» **Exercise aim**: Copy the lines below exactly. No picture goes into the copy.

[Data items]

• • • • • • •

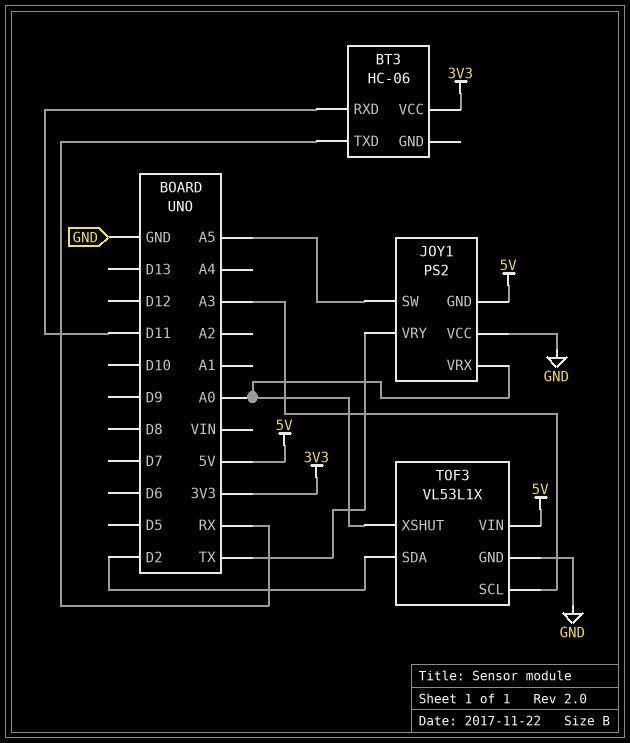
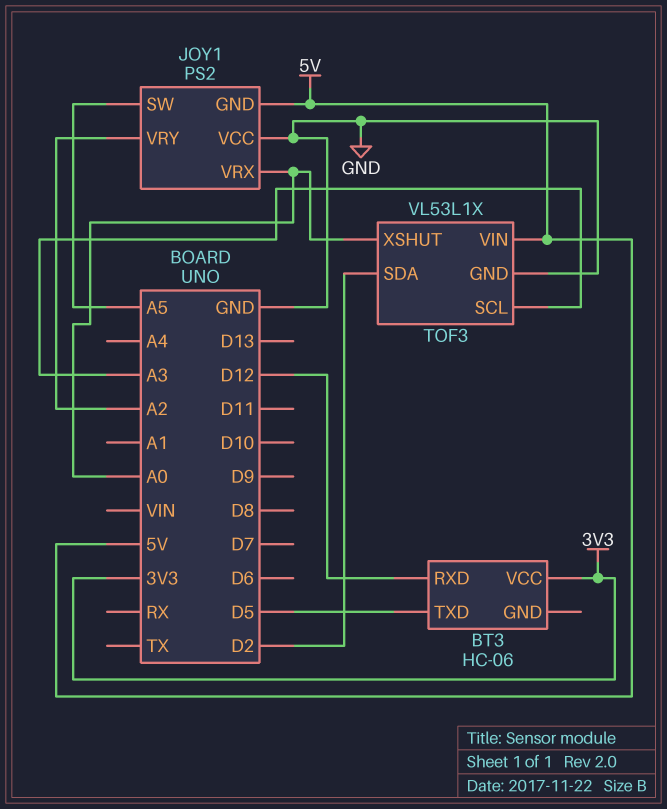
BT3 pin RXD: D11 -> D12
BT3 pin TXD: RX -> D5
JOY1 pin VRY: TX -> A2

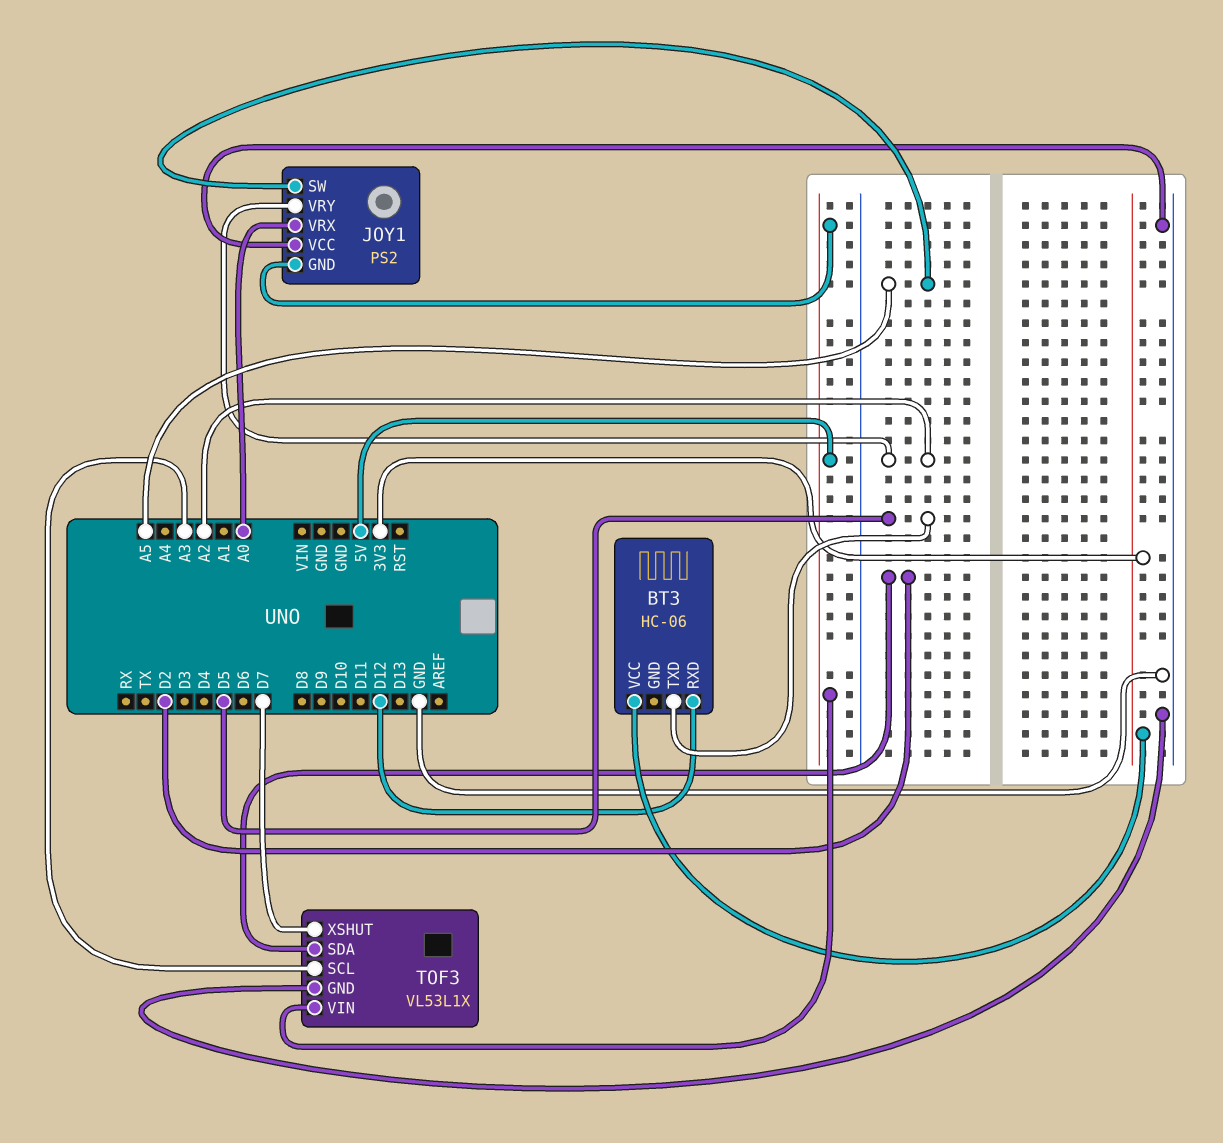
TOF3 pin XSHUT: A0 -> D7

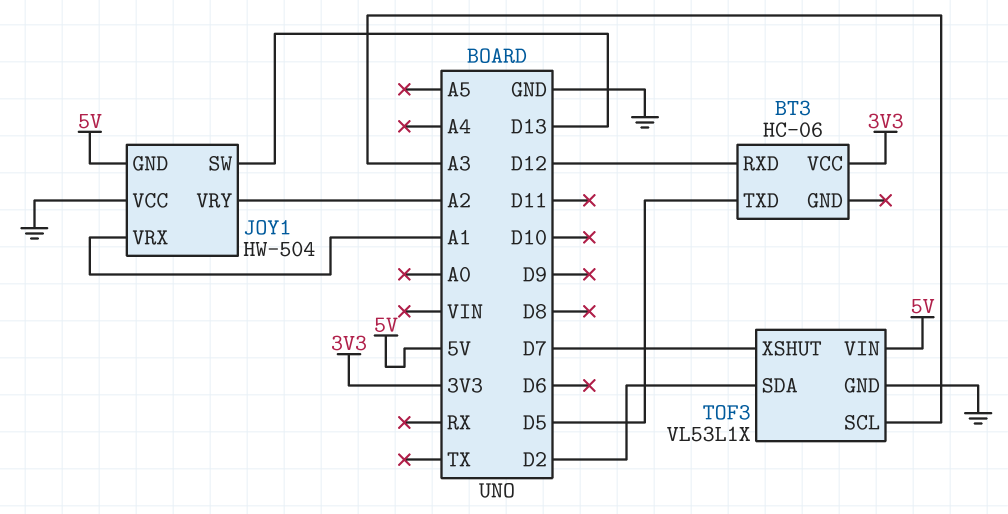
JOY1: PS2 -> HW-504
JOY1 pin SW: A5 -> D13
JOY1 pin VRX: A0 -> A1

• • • • • • •

» **Answer below**:
BT3 pin RXD: D11 -> D12
BT3 pin TXD: RX -> D5
JOY1 pin VRY: TX -> A2

TOF3 pin XSHUT: A0 -> D7

JOY1: PS2 -> HW-504
JOY1 pin SW: A5 -> D13
JOY1 pin VRX: A0 -> A1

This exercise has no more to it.